> Requirement:
Present the lines of data below as a Markdown table with two columns, Row and Line: give each line its row number and omit any blank lines. Leave the pictures out of the table.

[Lines of data]
**********

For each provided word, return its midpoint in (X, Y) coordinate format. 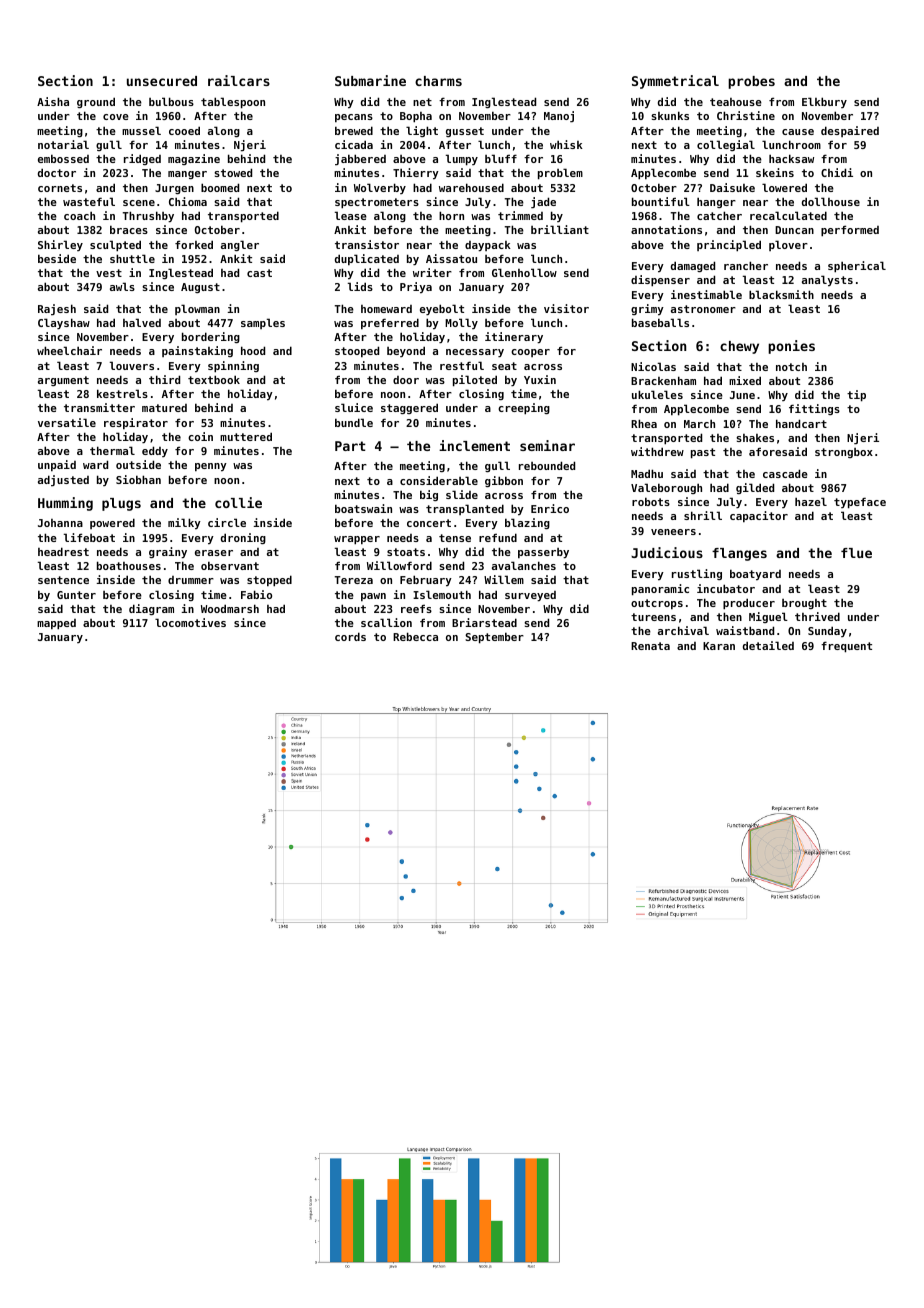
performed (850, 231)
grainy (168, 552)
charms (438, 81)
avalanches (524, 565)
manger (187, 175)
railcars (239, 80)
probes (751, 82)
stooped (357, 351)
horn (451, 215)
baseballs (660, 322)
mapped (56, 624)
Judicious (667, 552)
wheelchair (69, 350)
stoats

**********

> Answer to this exercise:
| Row | Line |
|---|---|
| 1 | For each provided word, return its midpoint in (X, Y) coordinate format.  |
| 2 | performed (850, 231) |
| 3 | grainy (168, 552) |
| 4 | charms (438, 81) |
| 5 | avalanches (524, 565) |
| 6 | manger (187, 175) |
| 7 | railcars (239, 80) |
| 8 | probes (751, 82) |
| 9 | stooped (357, 351) |
| 10 | horn (451, 215) |
| 11 | baseballs (660, 322) |
| 12 | mapped (56, 624) |
| 13 | Judicious (667, 552) |
| 14 | wheelchair (69, 350) |
| 15 | stoats |